(Extracted data entries)
|---|

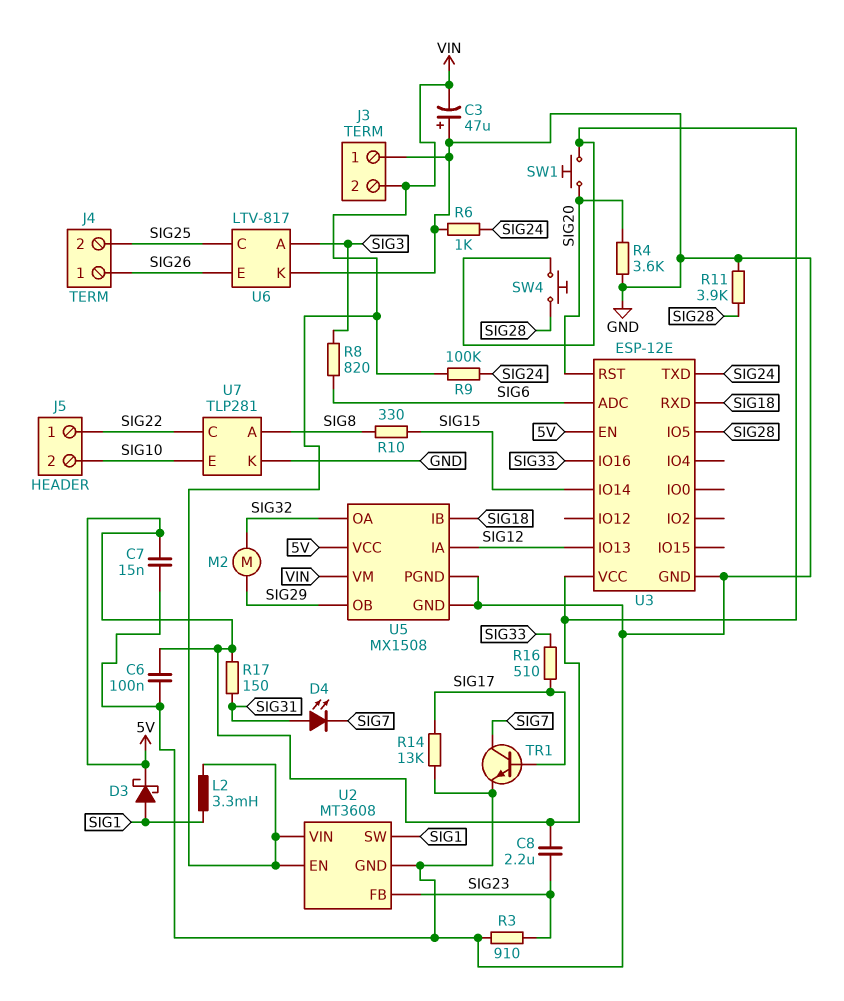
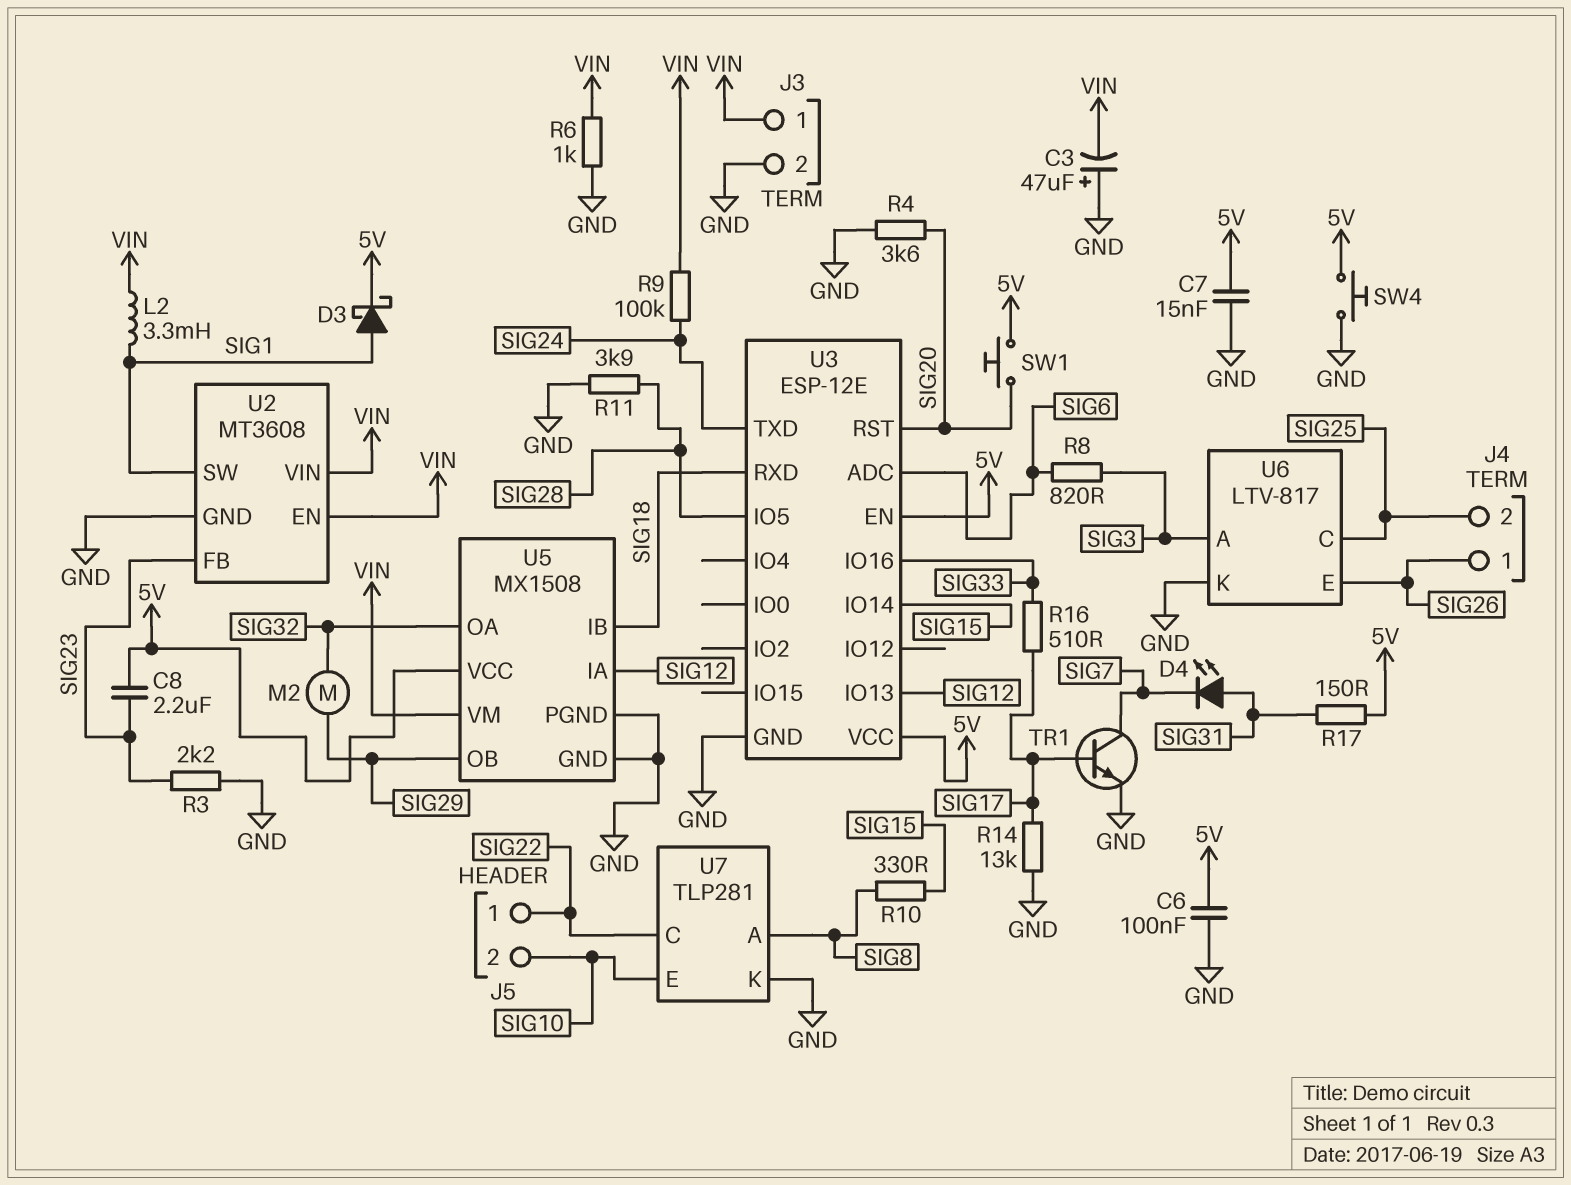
J3 pin 1: GND -> VIN
J3 pin 2: VIN -> GND
R3: 910 (GND, SIG23) -> 2.2k (GND, SIG23)
R6: 1k (GND, SIG24) -> 1k (GND, VIN)
SW4: button (5V, SIG28) -> button (5V, GND)

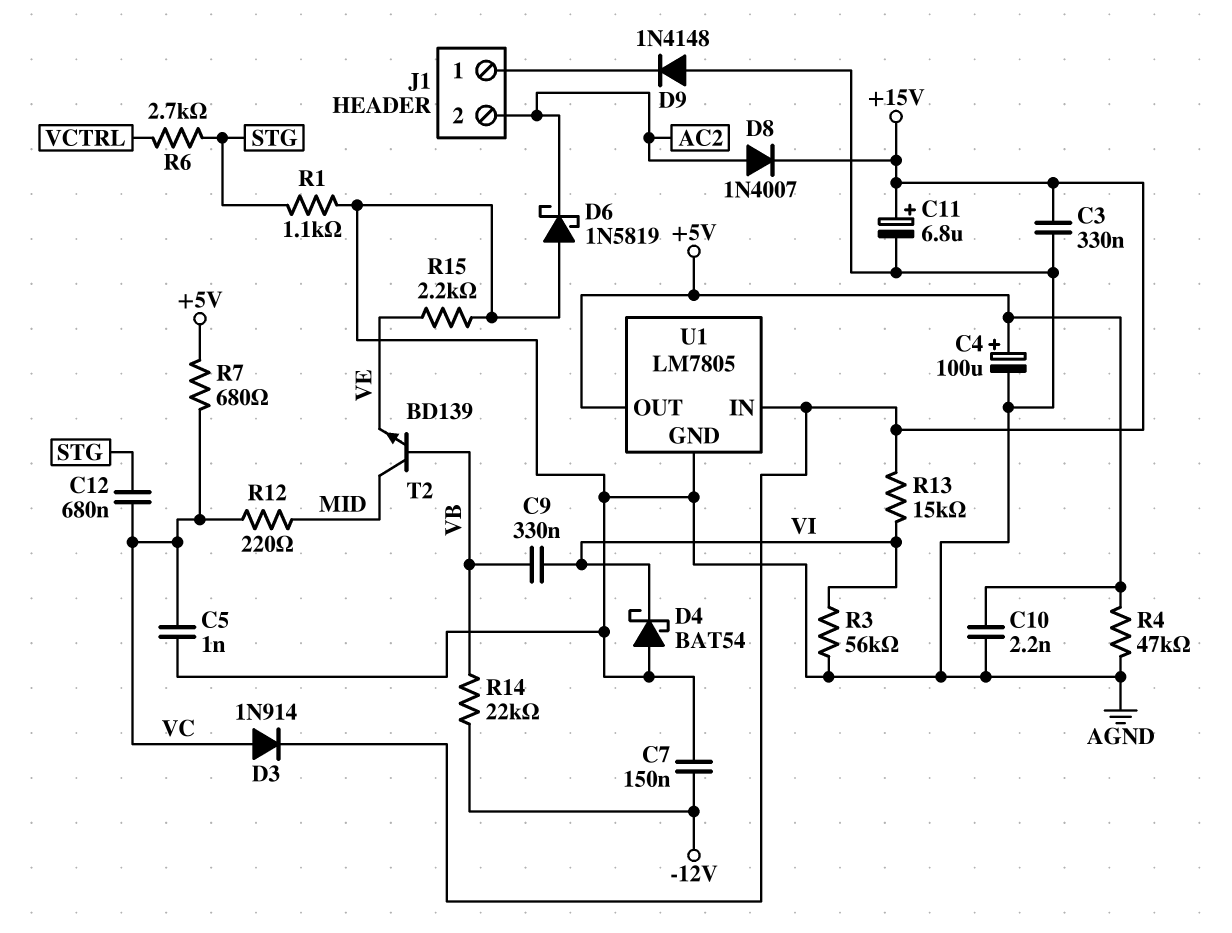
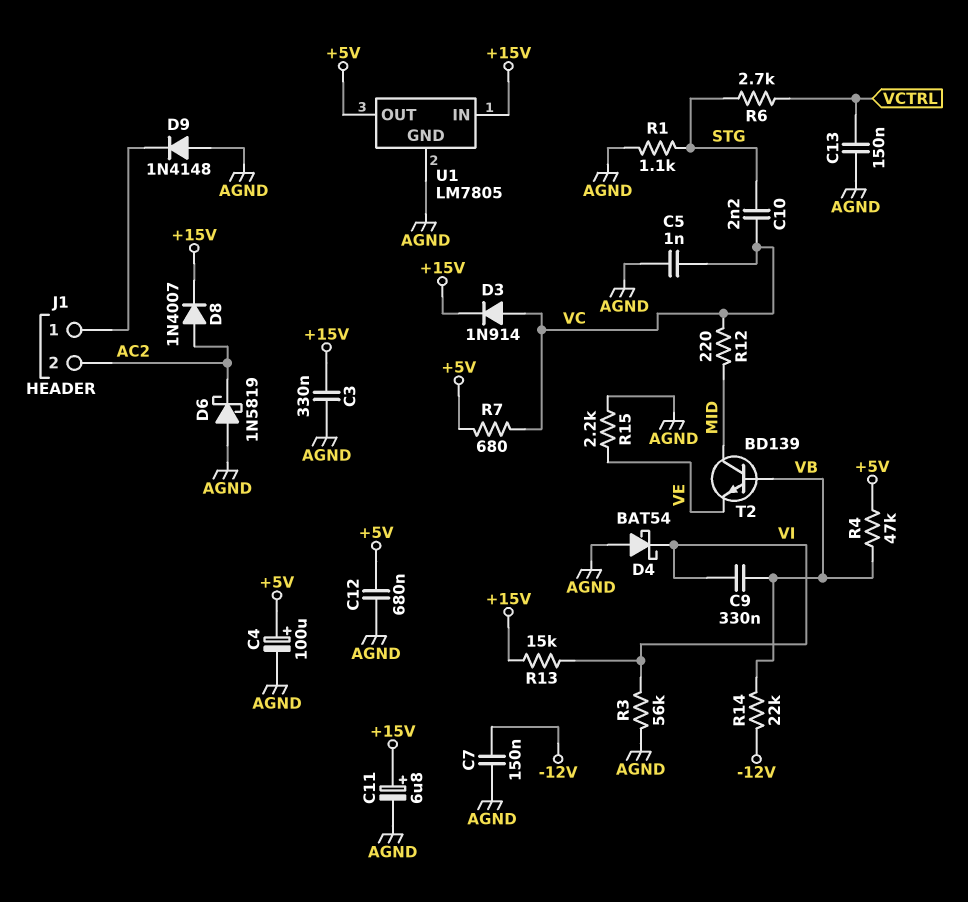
C10: 2.2nF (+5V, AGND) -> 2.2nF (STG, VC)
C12: 680nF (STG, VC) -> 680nF (+5V, AGND)
C13: none -> 150nF (AGND, VCTRL)
R4: 47k (+5V, AGND) -> 47k (+5V, VB)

|---|

YOUR ASSIGNMENT – Find the lines above that hold "AGND", then copy each of them.

ANSWER SECTION –
C10: 2.2nF (+5V, AGND) -> 2.2nF (STG, VC)
C12: 680nF (STG, VC) -> 680nF (+5V, AGND)
C13: none -> 150nF (AGND, VCTRL)
R4: 47k (+5V, AGND) -> 47k (+5V, VB)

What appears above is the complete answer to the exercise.